(Scene images with change listings)

>>>

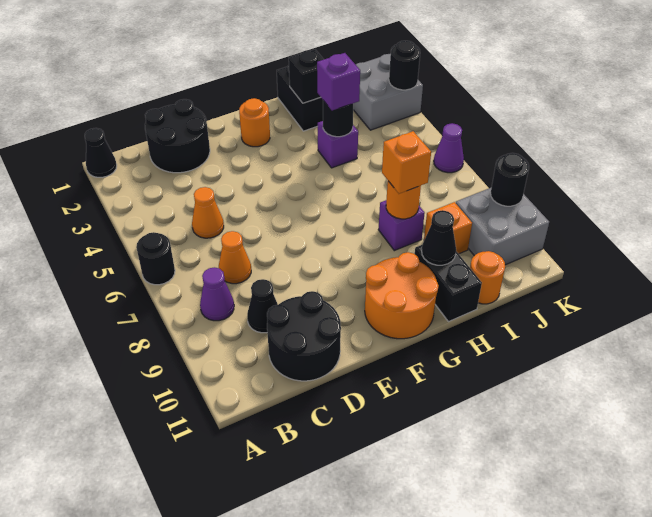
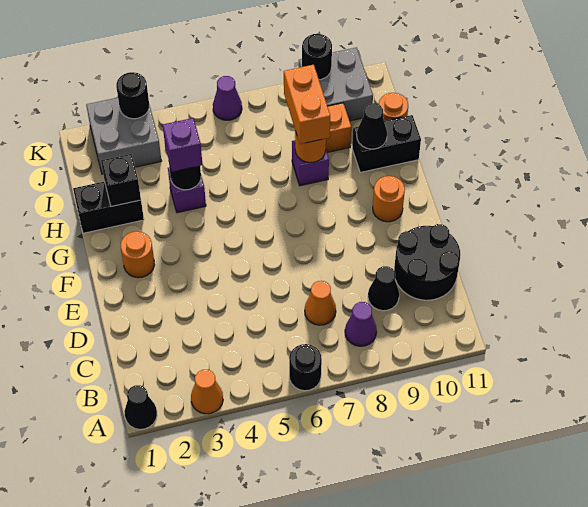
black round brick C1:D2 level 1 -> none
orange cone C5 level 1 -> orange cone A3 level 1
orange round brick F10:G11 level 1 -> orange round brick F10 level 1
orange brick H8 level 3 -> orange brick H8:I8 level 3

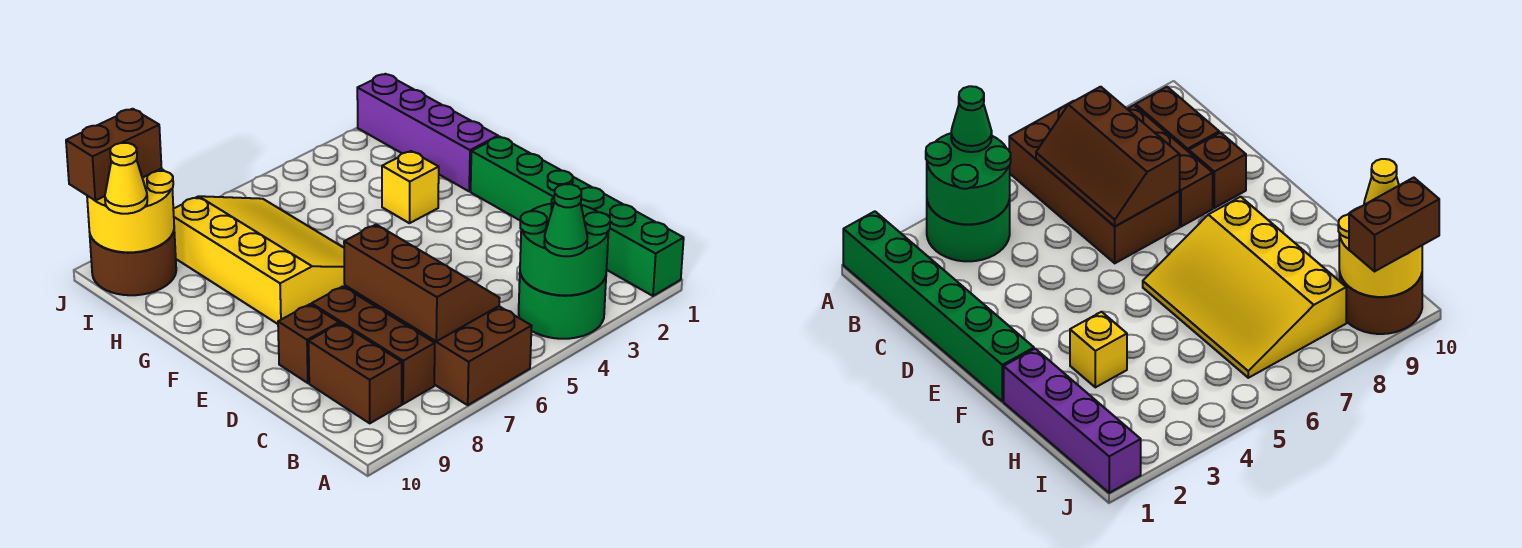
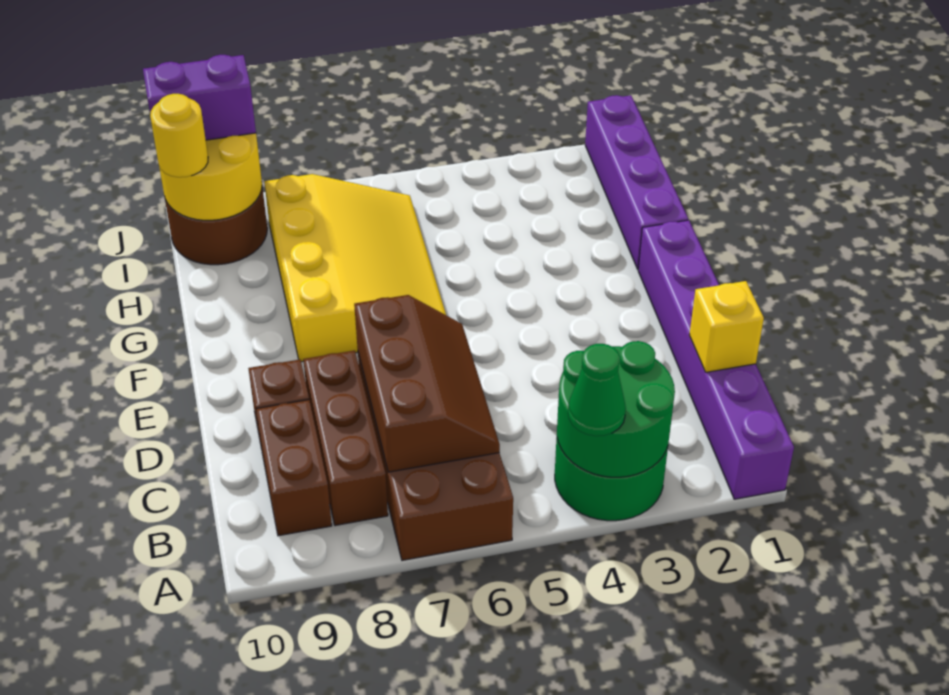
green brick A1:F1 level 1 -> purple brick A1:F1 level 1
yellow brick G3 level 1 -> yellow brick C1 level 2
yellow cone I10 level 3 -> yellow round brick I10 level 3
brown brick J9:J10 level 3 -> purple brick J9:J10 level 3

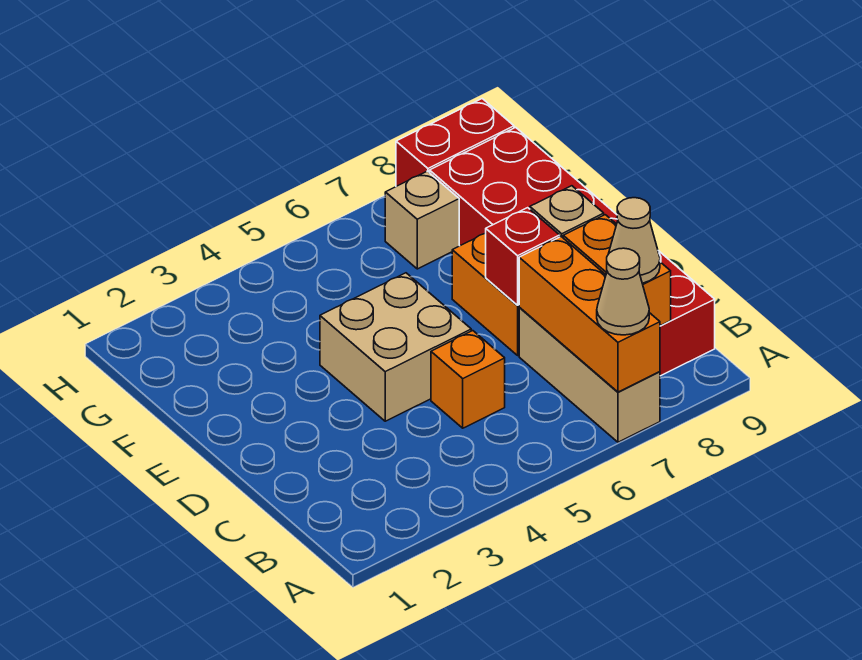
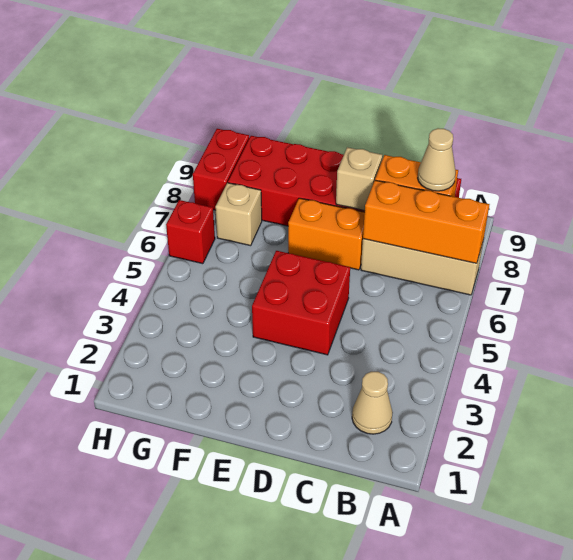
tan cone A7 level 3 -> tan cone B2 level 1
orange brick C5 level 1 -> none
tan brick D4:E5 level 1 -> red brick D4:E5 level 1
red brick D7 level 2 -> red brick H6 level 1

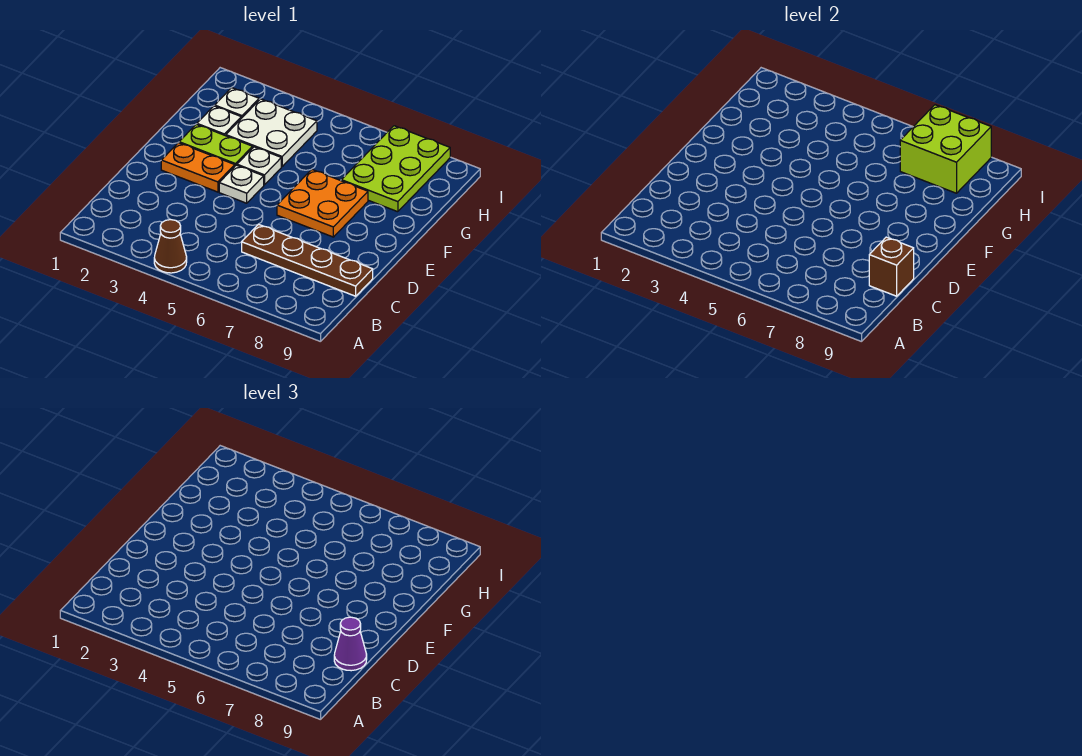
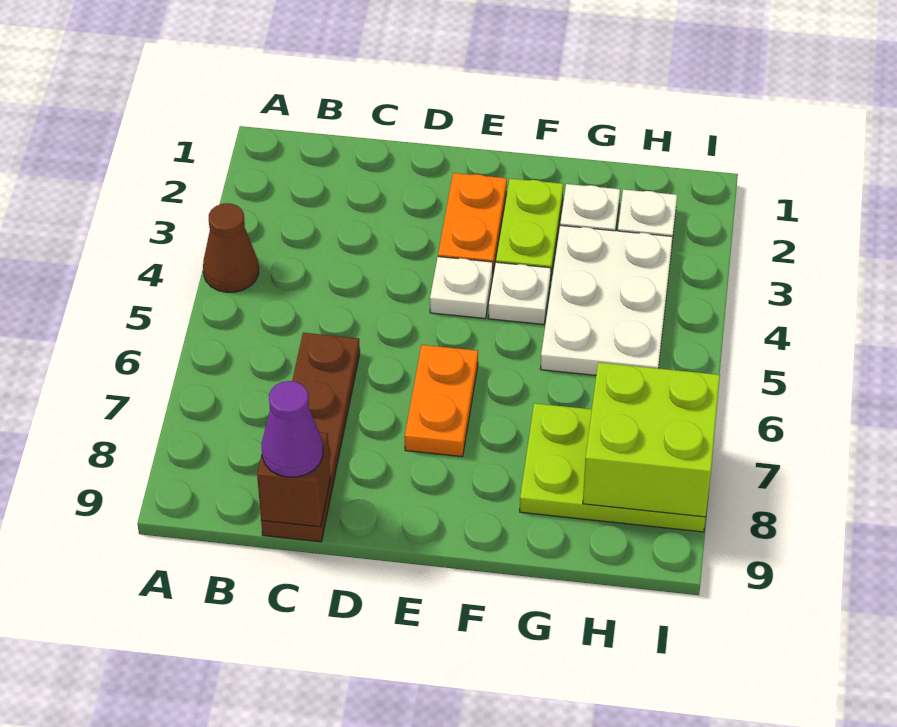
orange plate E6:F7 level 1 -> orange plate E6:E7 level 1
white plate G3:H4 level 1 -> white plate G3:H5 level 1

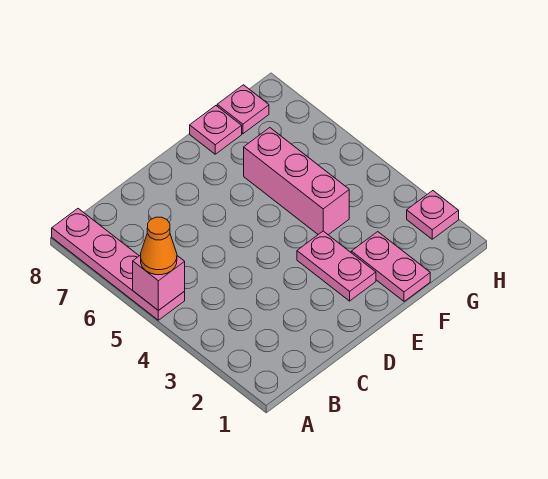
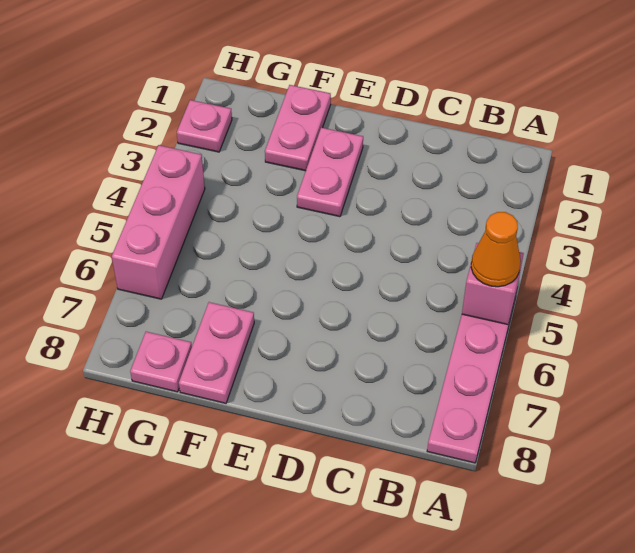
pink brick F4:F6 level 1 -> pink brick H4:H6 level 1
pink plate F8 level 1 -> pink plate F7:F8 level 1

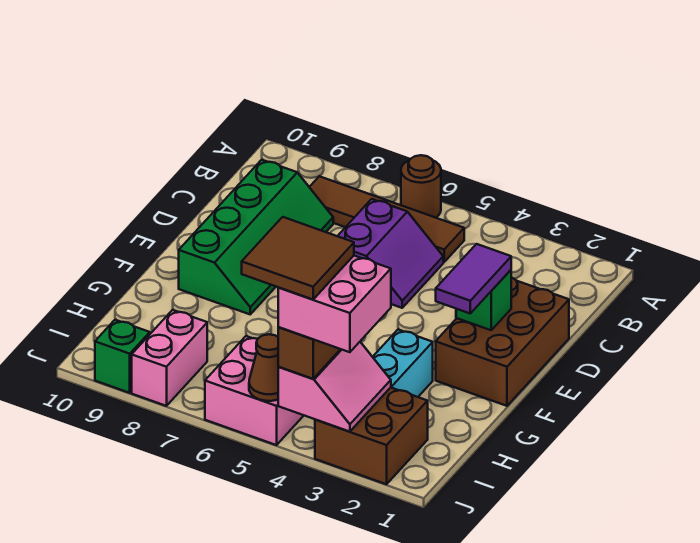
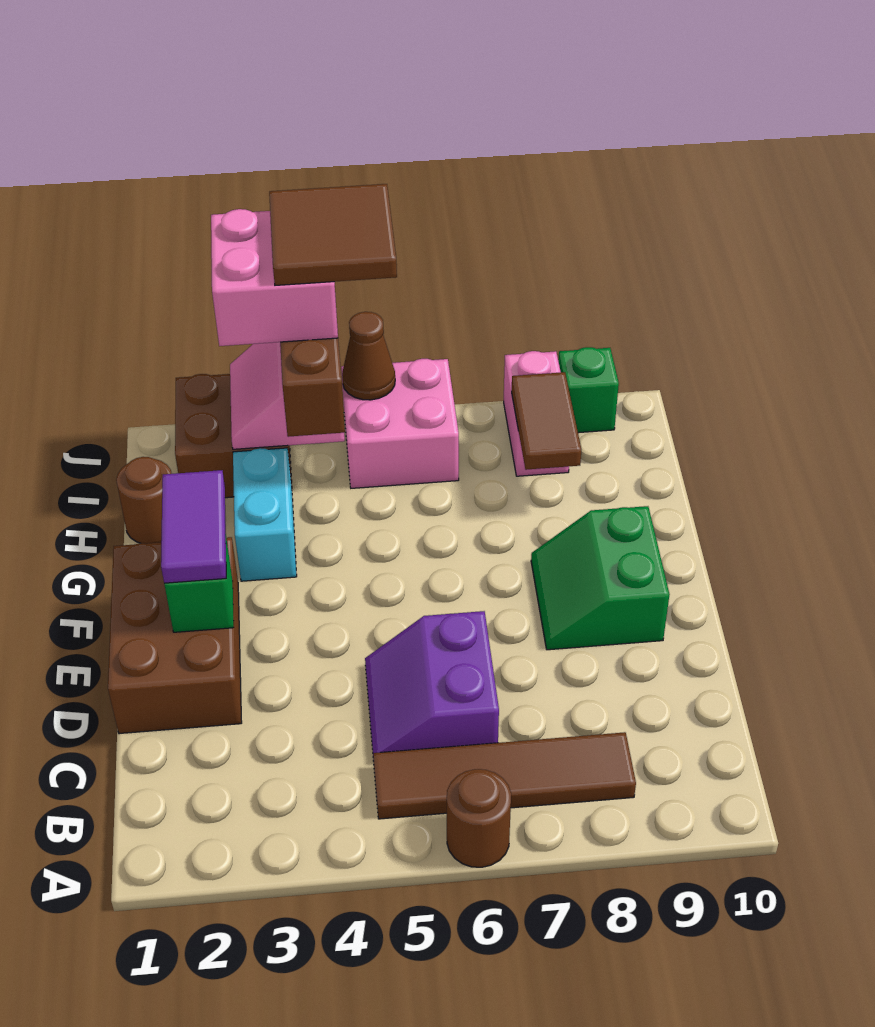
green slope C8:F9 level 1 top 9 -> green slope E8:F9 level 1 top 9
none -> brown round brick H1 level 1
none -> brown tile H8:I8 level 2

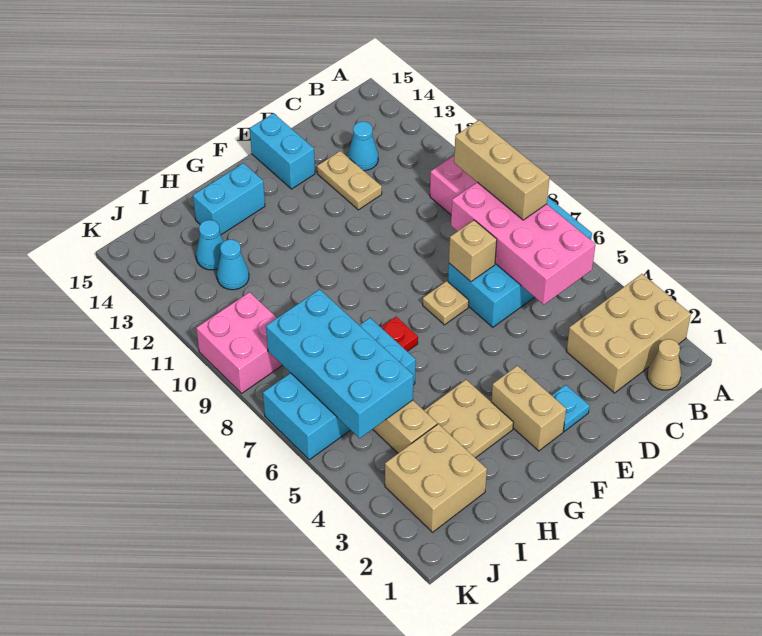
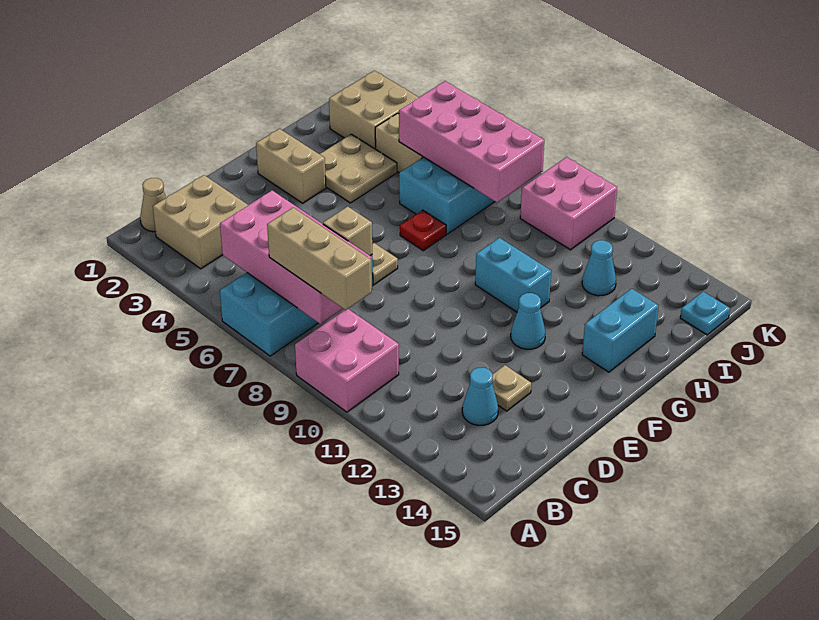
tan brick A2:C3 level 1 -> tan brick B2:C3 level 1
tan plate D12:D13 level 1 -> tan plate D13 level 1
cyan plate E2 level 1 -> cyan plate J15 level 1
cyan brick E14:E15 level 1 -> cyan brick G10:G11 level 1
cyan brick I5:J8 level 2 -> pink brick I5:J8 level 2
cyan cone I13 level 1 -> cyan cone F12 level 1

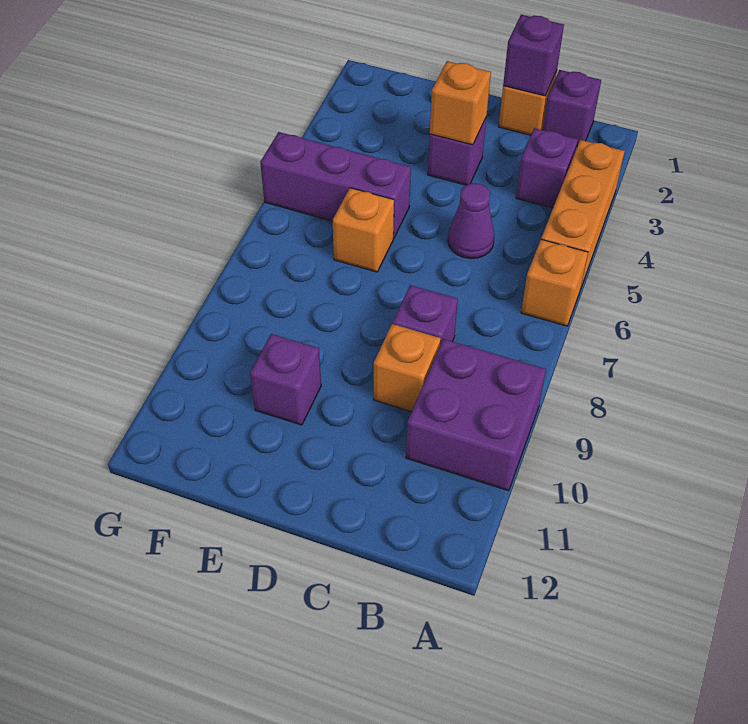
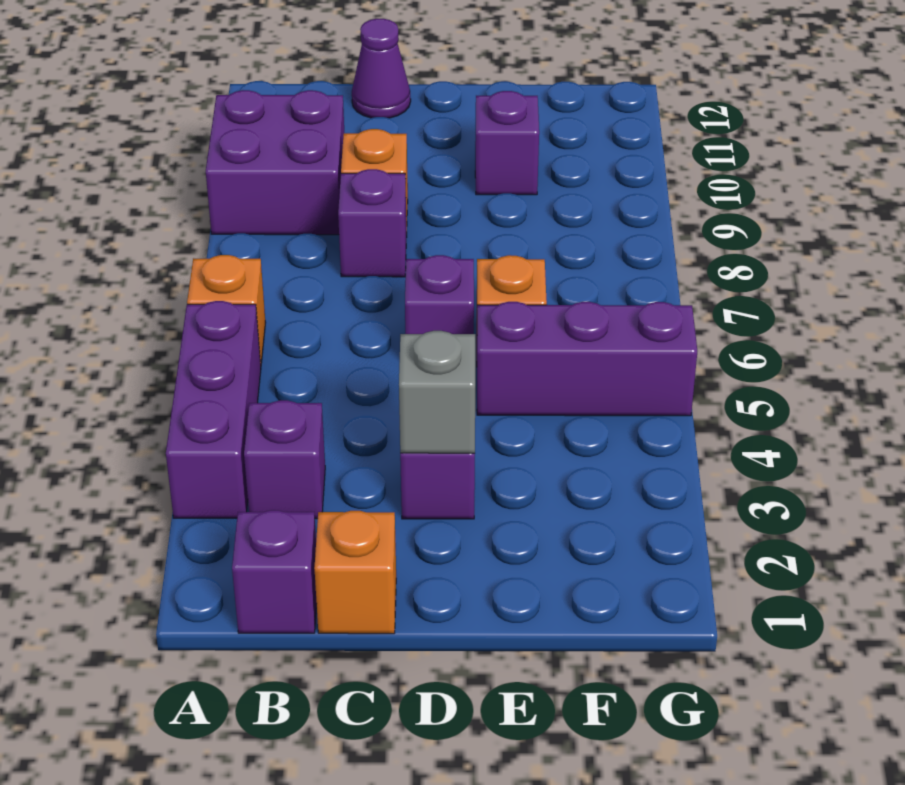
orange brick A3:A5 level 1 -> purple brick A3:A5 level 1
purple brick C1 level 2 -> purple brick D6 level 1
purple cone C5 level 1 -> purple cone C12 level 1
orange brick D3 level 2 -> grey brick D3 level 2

<<<

Repeat the entries exactly, pictures left out.

Expected answer ->
black round brick C1:D2 level 1 -> none
orange cone C5 level 1 -> orange cone A3 level 1
orange round brick F10:G11 level 1 -> orange round brick F10 level 1
orange brick H8 level 3 -> orange brick H8:I8 level 3

green brick A1:F1 level 1 -> purple brick A1:F1 level 1
yellow brick G3 level 1 -> yellow brick C1 level 2
yellow cone I10 level 3 -> yellow round brick I10 level 3
brown brick J9:J10 level 3 -> purple brick J9:J10 level 3

tan cone A7 level 3 -> tan cone B2 level 1
orange brick C5 level 1 -> none
tan brick D4:E5 level 1 -> red brick D4:E5 level 1
red brick D7 level 2 -> red brick H6 level 1

orange plate E6:F7 level 1 -> orange plate E6:E7 level 1
white plate G3:H4 level 1 -> white plate G3:H5 level 1

pink brick F4:F6 level 1 -> pink brick H4:H6 level 1
pink plate F8 level 1 -> pink plate F7:F8 level 1

green slope C8:F9 level 1 top 9 -> green slope E8:F9 level 1 top 9
none -> brown round brick H1 level 1
none -> brown tile H8:I8 level 2

tan brick A2:C3 level 1 -> tan brick B2:C3 level 1
tan plate D12:D13 level 1 -> tan plate D13 level 1
cyan plate E2 level 1 -> cyan plate J15 level 1
cyan brick E14:E15 level 1 -> cyan brick G10:G11 level 1
cyan brick I5:J8 level 2 -> pink brick I5:J8 level 2
cyan cone I13 level 1 -> cyan cone F12 level 1

orange brick A3:A5 level 1 -> purple brick A3:A5 level 1
purple brick C1 level 2 -> purple brick D6 level 1
purple cone C5 level 1 -> purple cone C12 level 1
orange brick D3 level 2 -> grey brick D3 level 2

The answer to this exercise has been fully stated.